__PROBLEM DETAILS__.
Omit the images. Restate all of the records word for word.
#### DATA EXTRACT
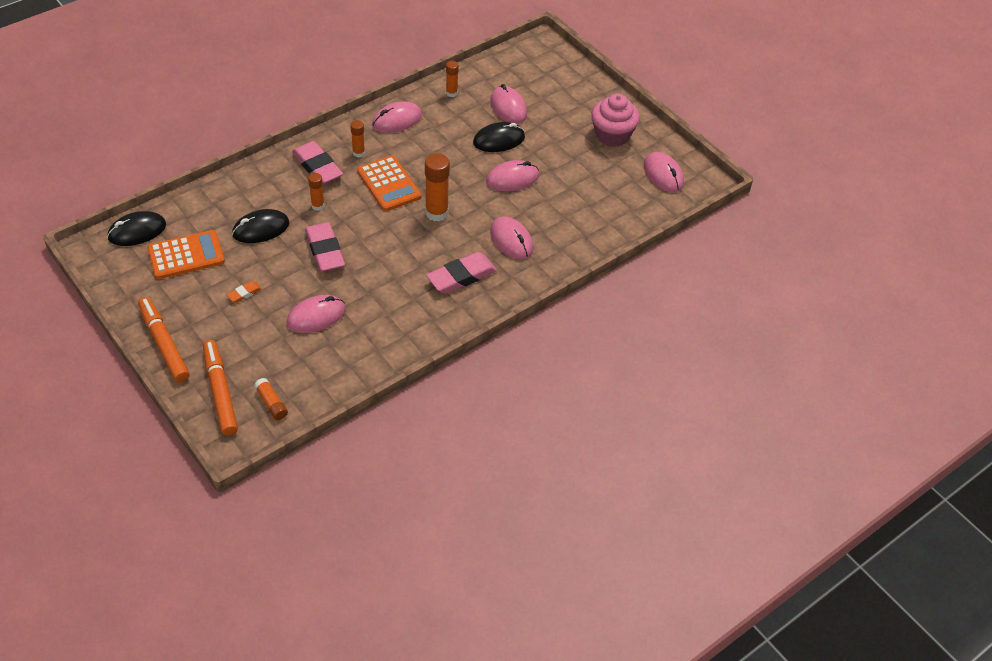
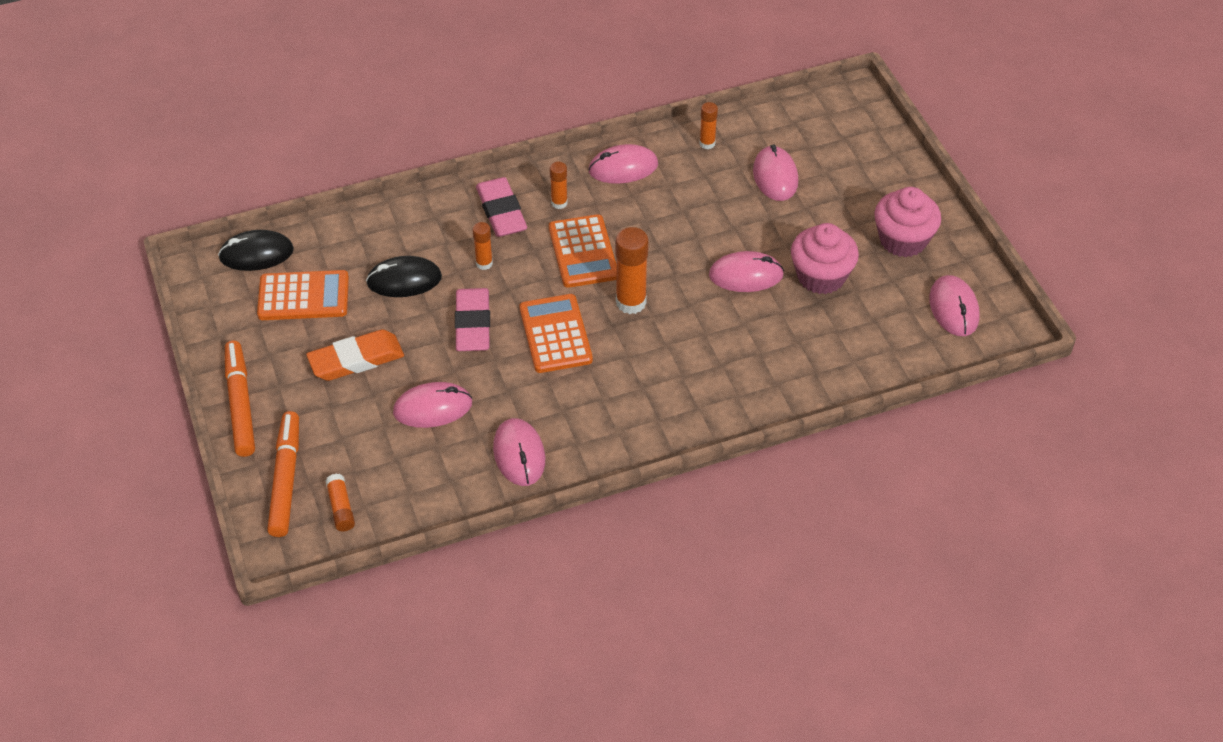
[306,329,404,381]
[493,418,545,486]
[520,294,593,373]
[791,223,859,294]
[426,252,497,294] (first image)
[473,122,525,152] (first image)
########
__ANSWER BOX__.
[306,329,404,381]
[493,418,545,486]
[520,294,593,373]
[791,223,859,294]
[426,252,497,294] (first image)
[473,122,525,152] (first image)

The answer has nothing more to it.